*TASK REQUIREMENTS*. Hand back the entries below exactly.
__________________________________________________
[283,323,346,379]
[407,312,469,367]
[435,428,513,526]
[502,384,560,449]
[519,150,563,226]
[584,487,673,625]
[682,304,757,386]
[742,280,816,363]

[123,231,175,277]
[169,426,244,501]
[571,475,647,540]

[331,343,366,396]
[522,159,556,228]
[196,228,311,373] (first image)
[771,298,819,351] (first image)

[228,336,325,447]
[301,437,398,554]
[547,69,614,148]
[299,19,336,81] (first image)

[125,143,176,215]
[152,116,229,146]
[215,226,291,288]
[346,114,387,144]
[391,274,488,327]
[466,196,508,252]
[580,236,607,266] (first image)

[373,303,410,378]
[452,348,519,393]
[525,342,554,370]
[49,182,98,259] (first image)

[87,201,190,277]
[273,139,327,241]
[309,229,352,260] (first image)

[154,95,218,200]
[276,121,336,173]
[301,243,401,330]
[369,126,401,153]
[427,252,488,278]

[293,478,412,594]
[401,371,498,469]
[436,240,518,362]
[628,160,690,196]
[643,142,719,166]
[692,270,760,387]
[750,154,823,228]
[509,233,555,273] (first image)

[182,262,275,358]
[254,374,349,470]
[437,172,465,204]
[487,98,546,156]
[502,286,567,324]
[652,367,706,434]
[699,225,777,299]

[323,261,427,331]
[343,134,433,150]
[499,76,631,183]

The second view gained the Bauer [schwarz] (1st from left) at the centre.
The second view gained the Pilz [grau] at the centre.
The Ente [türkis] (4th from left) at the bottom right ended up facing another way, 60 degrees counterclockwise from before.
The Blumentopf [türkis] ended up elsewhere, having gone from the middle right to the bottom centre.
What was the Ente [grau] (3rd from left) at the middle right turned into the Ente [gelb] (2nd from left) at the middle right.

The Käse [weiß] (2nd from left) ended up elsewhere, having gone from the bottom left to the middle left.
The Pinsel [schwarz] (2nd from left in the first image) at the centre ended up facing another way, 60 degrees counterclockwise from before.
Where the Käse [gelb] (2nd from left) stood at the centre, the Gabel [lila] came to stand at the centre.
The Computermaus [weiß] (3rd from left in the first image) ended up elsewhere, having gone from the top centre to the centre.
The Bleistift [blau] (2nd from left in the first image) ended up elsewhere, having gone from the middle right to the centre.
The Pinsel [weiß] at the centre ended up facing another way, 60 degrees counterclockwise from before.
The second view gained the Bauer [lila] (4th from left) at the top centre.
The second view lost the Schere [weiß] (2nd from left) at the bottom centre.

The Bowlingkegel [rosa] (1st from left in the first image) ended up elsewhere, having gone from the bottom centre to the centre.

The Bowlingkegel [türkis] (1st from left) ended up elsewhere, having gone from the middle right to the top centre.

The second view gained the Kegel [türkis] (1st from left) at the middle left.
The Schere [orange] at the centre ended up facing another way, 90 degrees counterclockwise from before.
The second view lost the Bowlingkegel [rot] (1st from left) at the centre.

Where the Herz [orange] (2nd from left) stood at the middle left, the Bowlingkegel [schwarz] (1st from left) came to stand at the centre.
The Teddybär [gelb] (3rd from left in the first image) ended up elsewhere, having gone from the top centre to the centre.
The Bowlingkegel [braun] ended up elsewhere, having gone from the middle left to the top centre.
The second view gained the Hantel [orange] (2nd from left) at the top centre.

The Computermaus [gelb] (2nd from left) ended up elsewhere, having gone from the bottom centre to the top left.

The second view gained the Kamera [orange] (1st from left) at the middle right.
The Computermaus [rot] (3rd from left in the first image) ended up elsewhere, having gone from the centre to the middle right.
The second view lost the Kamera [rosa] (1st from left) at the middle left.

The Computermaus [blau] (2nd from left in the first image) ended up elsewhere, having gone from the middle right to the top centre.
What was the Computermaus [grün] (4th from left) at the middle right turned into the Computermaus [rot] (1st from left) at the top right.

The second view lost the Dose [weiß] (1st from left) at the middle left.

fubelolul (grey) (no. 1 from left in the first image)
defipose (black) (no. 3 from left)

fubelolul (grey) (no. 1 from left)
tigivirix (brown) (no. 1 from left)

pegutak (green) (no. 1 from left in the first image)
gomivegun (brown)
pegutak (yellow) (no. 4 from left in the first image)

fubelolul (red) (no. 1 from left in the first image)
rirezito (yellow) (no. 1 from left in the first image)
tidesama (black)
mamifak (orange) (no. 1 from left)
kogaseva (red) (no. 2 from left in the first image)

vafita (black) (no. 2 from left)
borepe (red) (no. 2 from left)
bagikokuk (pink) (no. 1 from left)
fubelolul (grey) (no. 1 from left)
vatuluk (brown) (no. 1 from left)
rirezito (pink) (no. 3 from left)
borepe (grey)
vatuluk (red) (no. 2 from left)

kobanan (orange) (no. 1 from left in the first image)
__________________________________________________
*WRITTEN REPLY*.
[283,323,346,379]
[407,312,469,367]
[435,428,513,526]
[502,384,560,449]
[519,150,563,226]
[584,487,673,625]
[682,304,757,386]
[742,280,816,363]

[123,231,175,277]
[169,426,244,501]
[571,475,647,540]

[331,343,366,396]
[522,159,556,228]
[196,228,311,373] (first image)
[771,298,819,351] (first image)

[228,336,325,447]
[301,437,398,554]
[547,69,614,148]
[299,19,336,81] (first image)

[125,143,176,215]
[152,116,229,146]
[215,226,291,288]
[346,114,387,144]
[391,274,488,327]
[466,196,508,252]
[580,236,607,266] (first image)

[373,303,410,378]
[452,348,519,393]
[525,342,554,370]
[49,182,98,259] (first image)

[87,201,190,277]
[273,139,327,241]
[309,229,352,260] (first image)

[154,95,218,200]
[276,121,336,173]
[301,243,401,330]
[369,126,401,153]
[427,252,488,278]

[293,478,412,594]
[401,371,498,469]
[436,240,518,362]
[628,160,690,196]
[643,142,719,166]
[692,270,760,387]
[750,154,823,228]
[509,233,555,273] (first image)

[182,262,275,358]
[254,374,349,470]
[437,172,465,204]
[487,98,546,156]
[502,286,567,324]
[652,367,706,434]
[699,225,777,299]

[323,261,427,331]
[343,134,433,150]
[499,76,631,183]

The second view gained the Bauer [schwarz] (1st from left) at the centre.
The second view gained the Pilz [grau] at the centre.
The Ente [türkis] (4th from left) at the bottom right ended up facing another way, 60 degrees counterclockwise from before.
The Blumentopf [türkis] ended up elsewhere, having gone from the middle right to the bottom centre.
What was the Ente [grau] (3rd from left) at the middle right turned into the Ente [gelb] (2nd from left) at the middle right.

The Käse [weiß] (2nd from left) ended up elsewhere, having gone from the bottom left to the middle left.
The Pinsel [schwarz] (2nd from left in the first image) at the centre ended up facing another way, 60 degrees counterclockwise from before.
Where the Käse [gelb] (2nd from left) stood at the centre, the Gabel [lila] came to stand at the centre.
The Computermaus [weiß] (3rd from left in the first image) ended up elsewhere, having gone from the top centre to the centre.
The Bleistift [blau] (2nd from left in the first image) ended up elsewhere, having gone from the middle right to the centre.
The Pinsel [weiß] at the centre ended up facing another way, 60 degrees counterclockwise from before.
The second view gained the Bauer [lila] (4th from left) at the top centre.
The second view lost the Schere [weiß] (2nd from left) at the bottom centre.

The Bowlingkegel [rosa] (1st from left in the first image) ended up elsewhere, having gone from the bottom centre to the centre.

The Bowlingkegel [türkis] (1st from left) ended up elsewhere, having gone from the middle right to the top centre.

The second view gained the Kegel [türkis] (1st from left) at the middle left.
The Schere [orange] at the centre ended up facing another way, 90 degrees counterclockwise from before.
The second view lost the Bowlingkegel [rot] (1st from left) at the centre.

Where the Herz [orange] (2nd from left) stood at the middle left, the Bowlingkegel [schwarz] (1st from left) came to stand at the centre.
The Teddybär [gelb] (3rd from left in the first image) ended up elsewhere, having gone from the top centre to the centre.
The Bowlingkegel [braun] ended up elsewhere, having gone from the middle left to the top centre.
The second view gained the Hantel [orange] (2nd from left) at the top centre.

The Computermaus [gelb] (2nd from left) ended up elsewhere, having gone from the bottom centre to the top left.

The second view gained the Kamera [orange] (1st from left) at the middle right.
The Computermaus [rot] (3rd from left in the first image) ended up elsewhere, having gone from the centre to the middle right.
The second view lost the Kamera [rosa] (1st from left) at the middle left.

The Computermaus [blau] (2nd from left in the first image) ended up elsewhere, having gone from the middle right to the top centre.
What was the Computermaus [grün] (4th from left) at the middle right turned into the Computermaus [rot] (1st from left) at the top right.

The second view lost the Dose [weiß] (1st from left) at the middle left.

fubelolul (grey) (no. 1 from left in the first image)
defipose (black) (no. 3 from left)

fubelolul (grey) (no. 1 from left)
tigivirix (brown) (no. 1 from left)

pegutak (green) (no. 1 from left in the first image)
gomivegun (brown)
pegutak (yellow) (no. 4 from left in the first image)

fubelolul (red) (no. 1 from left in the first image)
rirezito (yellow) (no. 1 from left in the first image)
tidesama (black)
mamifak (orange) (no. 1 from left)
kogaseva (red) (no. 2 from left in the first image)

vafita (black) (no. 2 from left)
borepe (red) (no. 2 from left)
bagikokuk (pink) (no. 1 from left)
fubelolul (grey) (no. 1 from left)
vatuluk (brown) (no. 1 from left)
rirezito (pink) (no. 3 from left)
borepe (grey)
vatuluk (red) (no. 2 from left)

kobanan (orange) (no. 1 from left in the first image)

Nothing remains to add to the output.